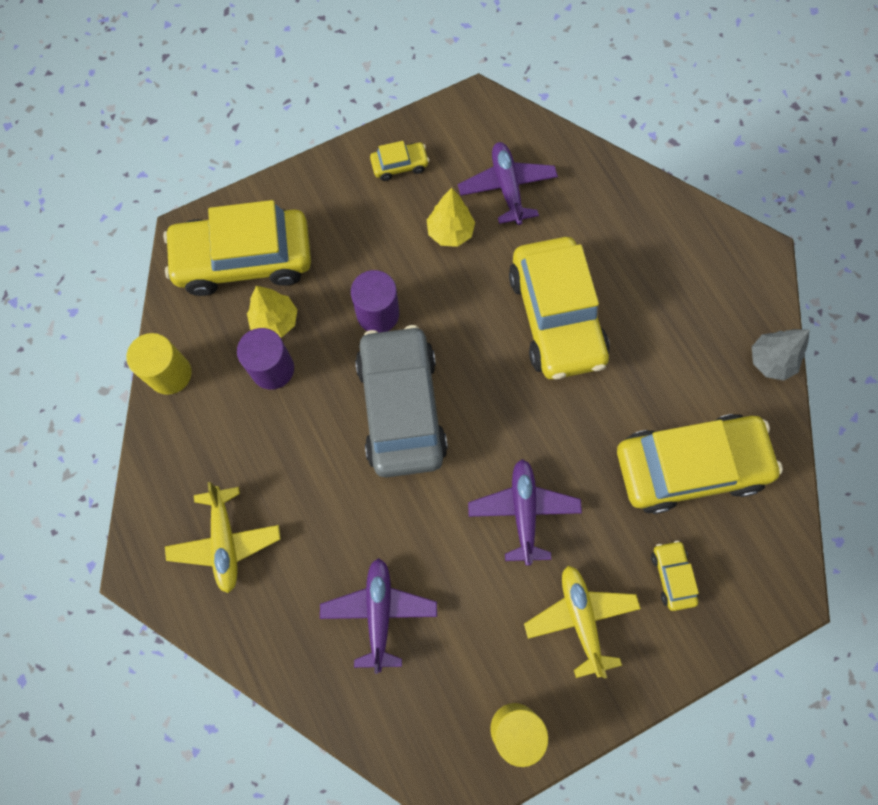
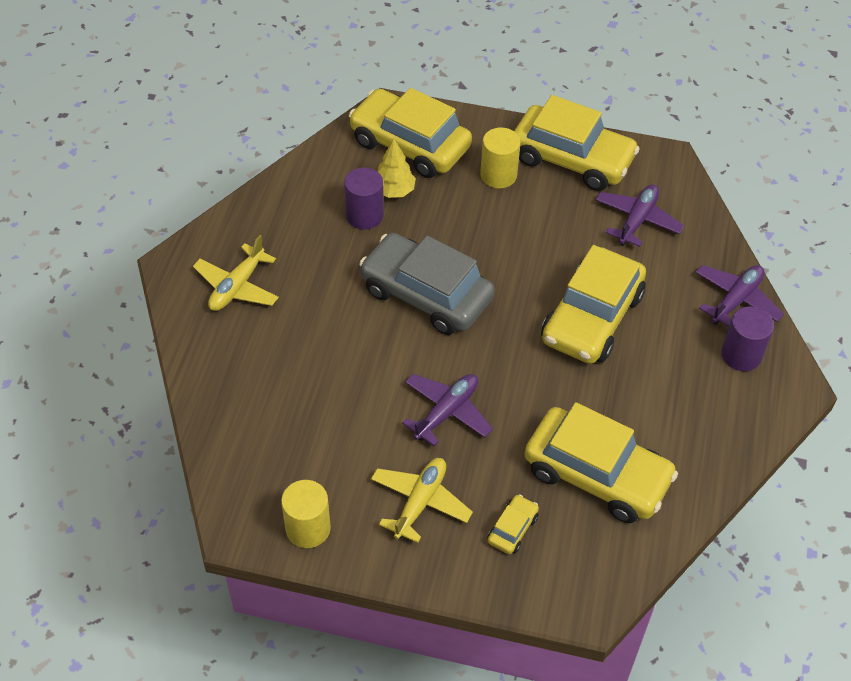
camera: 40 degrees right, 20 degrees down
(170, 374) = (298, 175): yellow cylinder -> yellow cylinder (498, 175)
(378, 314) = (466, 232): purple cylinder -> purple cylinder (741, 355)
(379, 612) = (290, 396): purple plane -> purple plane (736, 300)
(399, 165) = (572, 159): yellow car -> yellow car, size x2.38
(401, 407) = (426, 294): grey car -> grey car turned 90 degrees counterclockwise
(450, 232) = (567, 219): yellow tree -> none
(770, 361) = (732, 457): grey tree -> none

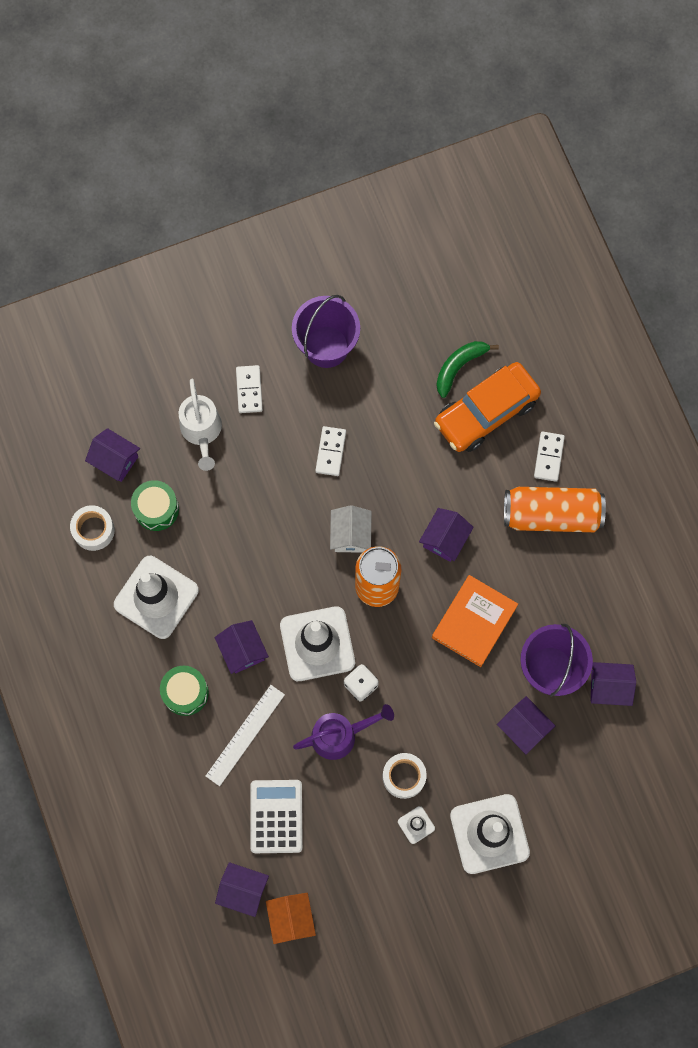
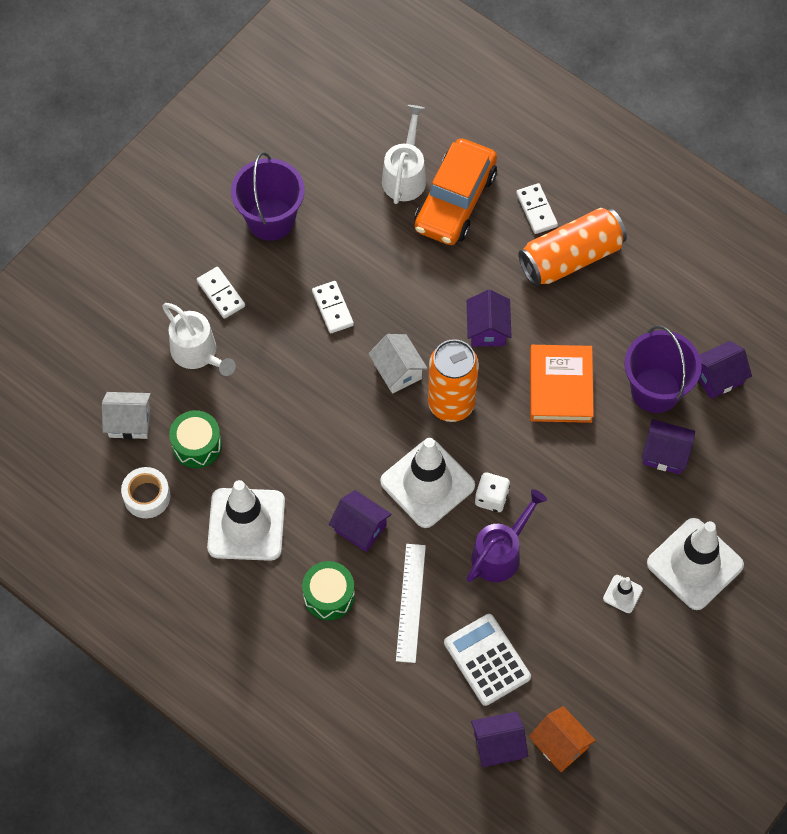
camera: 30 degrees left, 10 degrees down
(115, 460) = (129, 422): purple house -> white house
(404, 776) = (583, 557): white tape -> none
(459, 367) = (405, 175): green banana -> white watering can

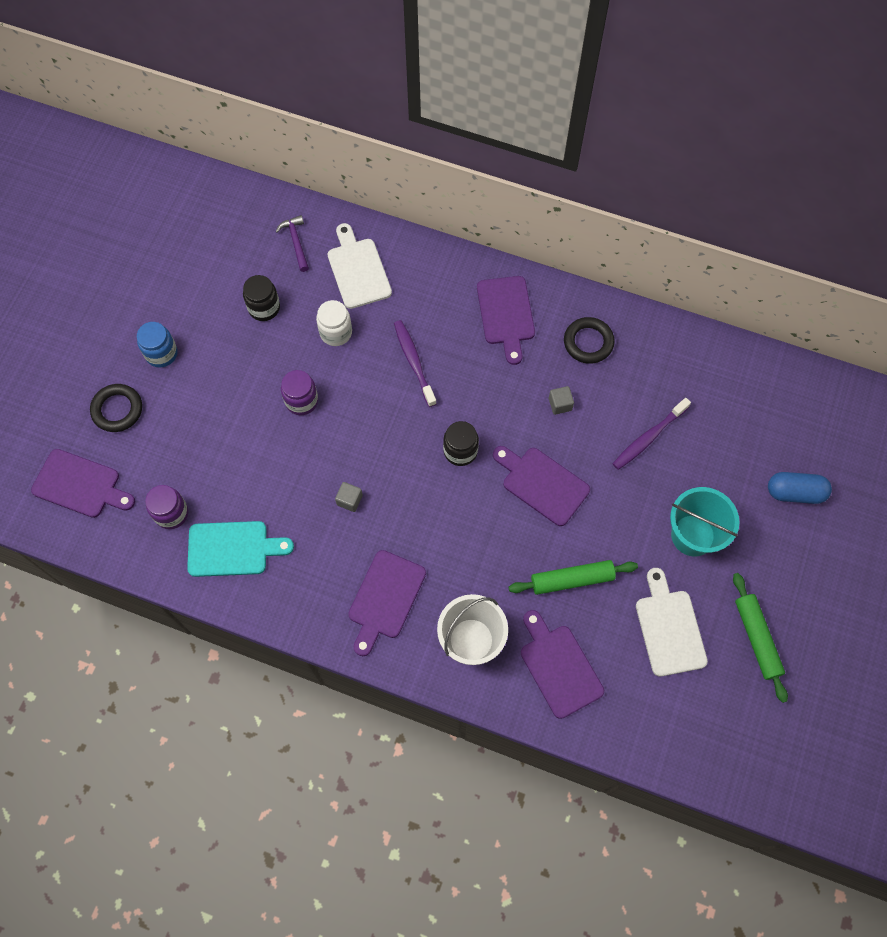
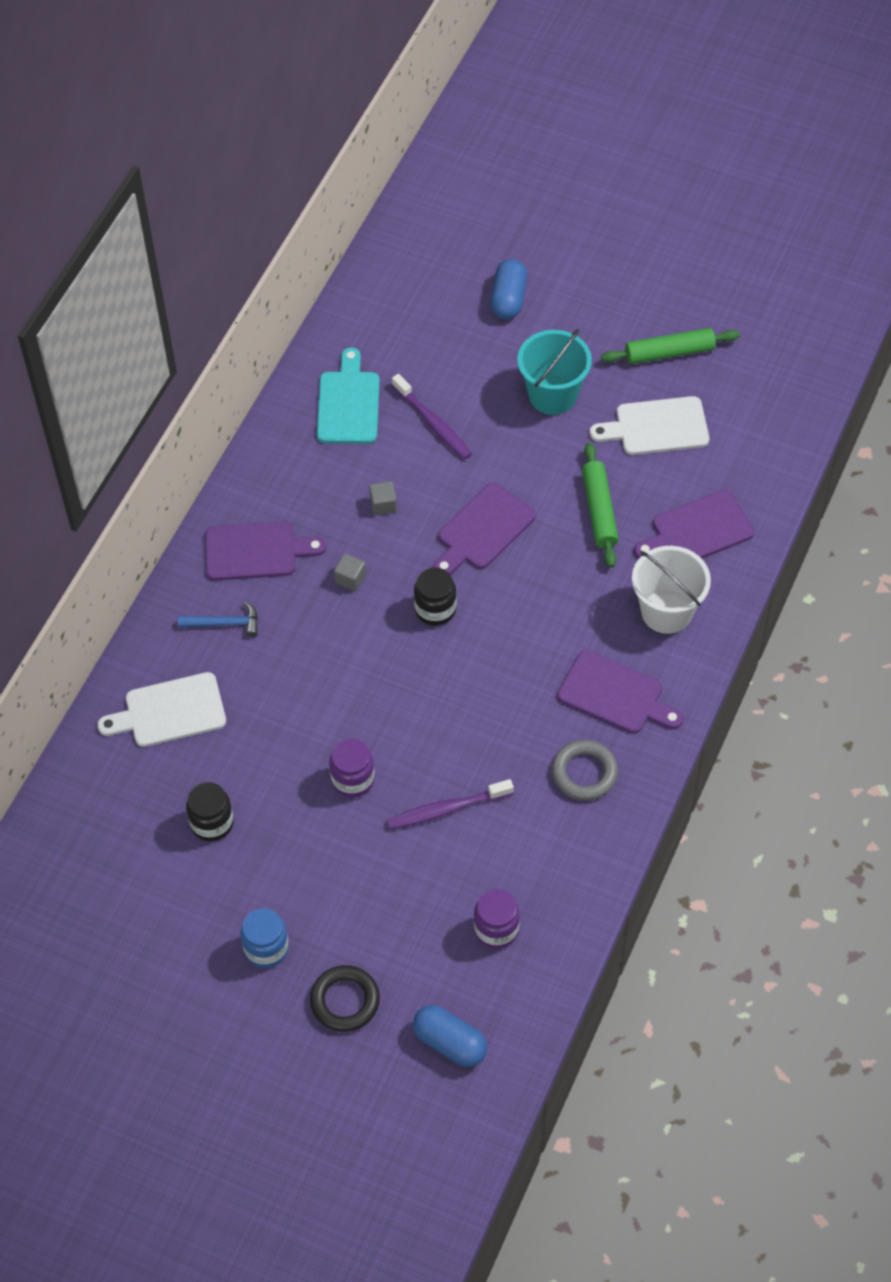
camera: 85 degrees left, 10 degrees down
(80, 485) = (450, 1042): purple cutting board -> blue capsule
(232, 549) = (547, 858): turquoise cutting board -> turquoise cutting board (348, 404)
(296, 242) = (116, 784): purple hammer -> none
(310, 575) = (584, 773): none -> grey ring
(336, 332) = (259, 739): white jar -> none
(349, 500) = (491, 729): grey cube -> grey cube (350, 578)
(414, 362) = (311, 653): purple toothbrush -> purple toothbrush (446, 809)
(437, 299) = (224, 623): none -> blue hammer
(588, 342) = (304, 470): black ring -> none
======
__What you will do__. From the first line above to the line containing "(310, 575) = (584, 773): none -> grey ring", repeat each line exactly. Pictures stay out.

__Result below__.
camera: 40 degrees right, 20 degrees down
(170, 374) = (298, 175): yellow cylinder -> yellow cylinder (498, 175)
(378, 314) = (466, 232): purple cylinder -> purple cylinder (741, 355)
(379, 612) = (290, 396): purple plane -> purple plane (736, 300)
(399, 165) = (572, 159): yellow car -> yellow car, size x2.38
(401, 407) = (426, 294): grey car -> grey car turned 90 degrees counterclockwise
(450, 232) = (567, 219): yellow tree -> none
(770, 361) = (732, 457): grey tree -> none

camera: 30 degrees left, 10 degrees down
(115, 460) = (129, 422): purple house -> white house
(404, 776) = (583, 557): white tape -> none
(459, 367) = (405, 175): green banana -> white watering can

camera: 85 degrees left, 10 degrees down
(80, 485) = (450, 1042): purple cutting board -> blue capsule
(232, 549) = (547, 858): turquoise cutting board -> turquoise cutting board (348, 404)
(296, 242) = (116, 784): purple hammer -> none
(310, 575) = (584, 773): none -> grey ring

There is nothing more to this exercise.